RECORDS SUPPLIED:

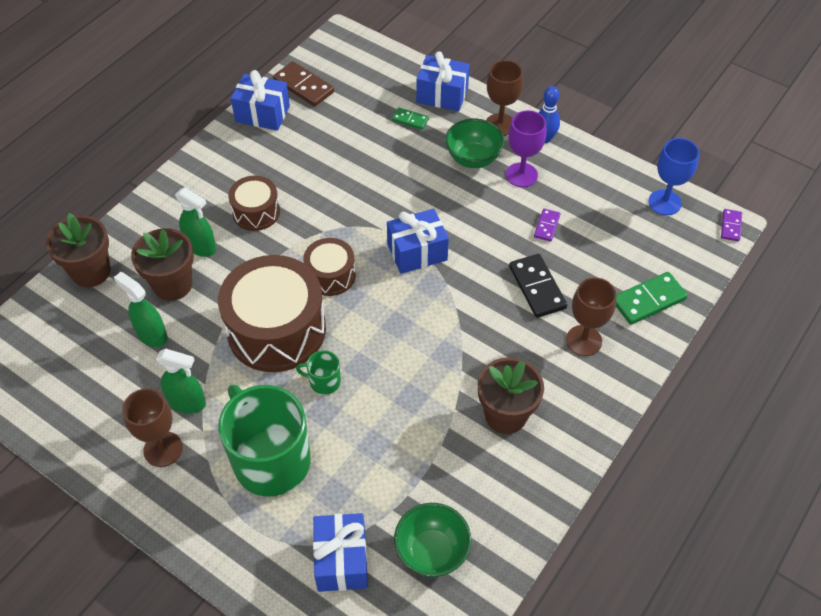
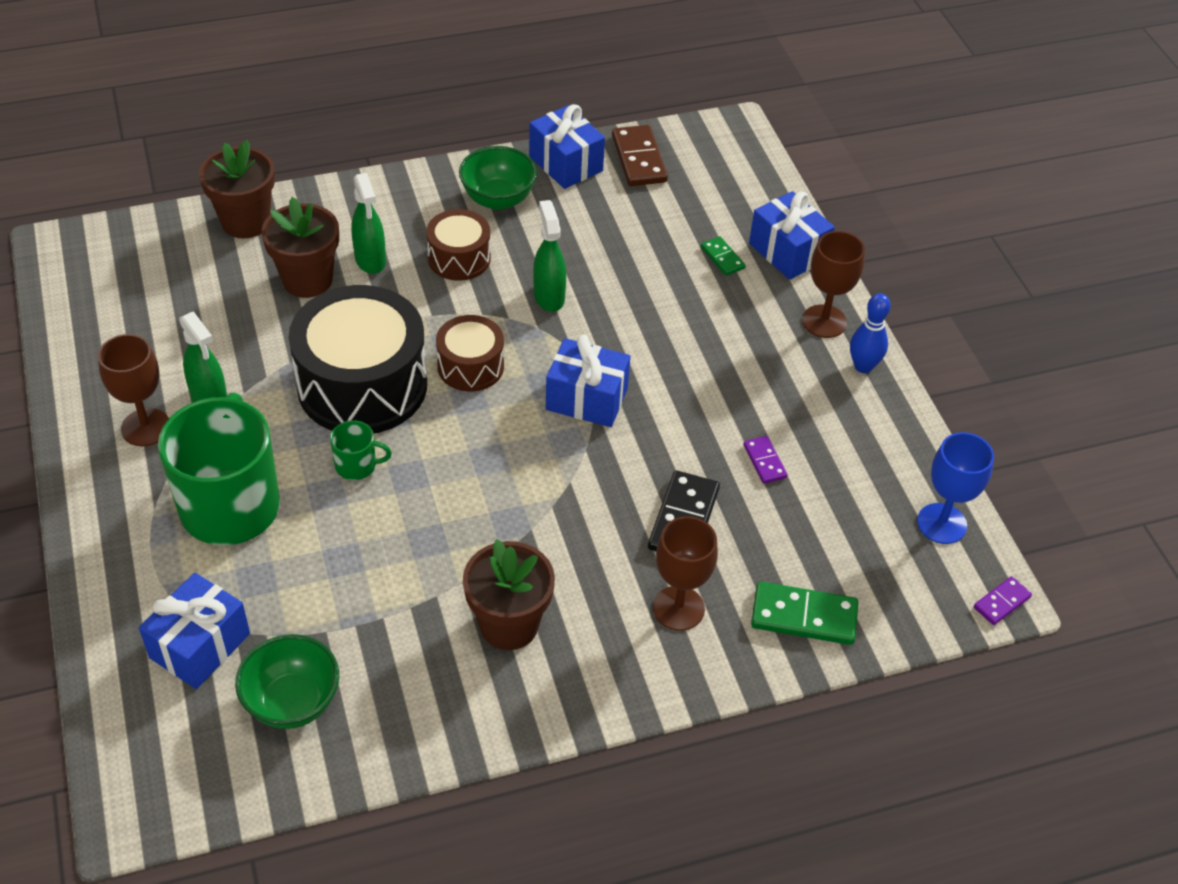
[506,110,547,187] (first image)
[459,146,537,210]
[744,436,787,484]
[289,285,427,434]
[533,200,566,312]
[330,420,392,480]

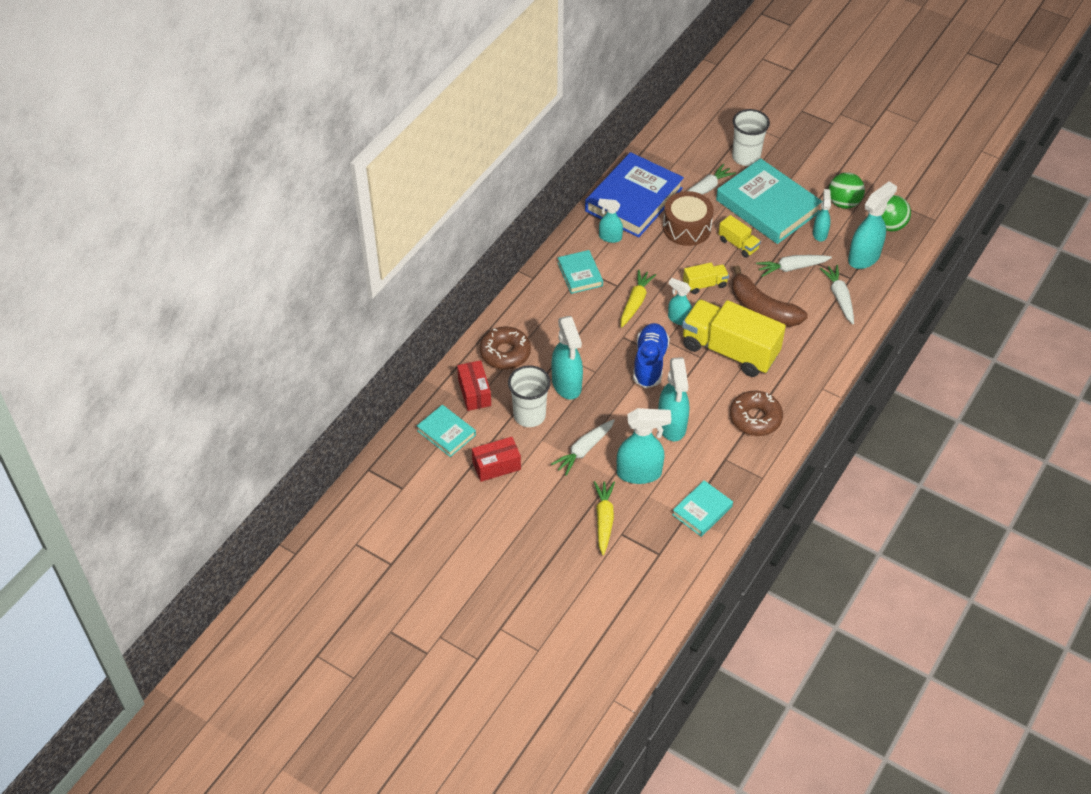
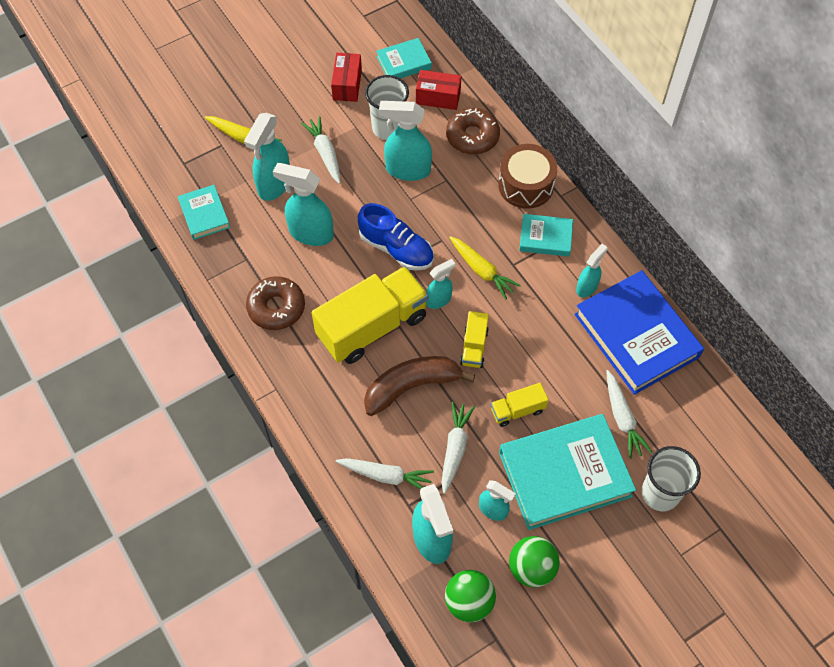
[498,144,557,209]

ACTIVITY:
With the pictures omitted, repeat the full set of records above exactly.

YOUR SOLUTION:
[506,110,547,187] (first image)
[459,146,537,210]
[744,436,787,484]
[289,285,427,434]
[533,200,566,312]
[330,420,392,480]

[498,144,557,209]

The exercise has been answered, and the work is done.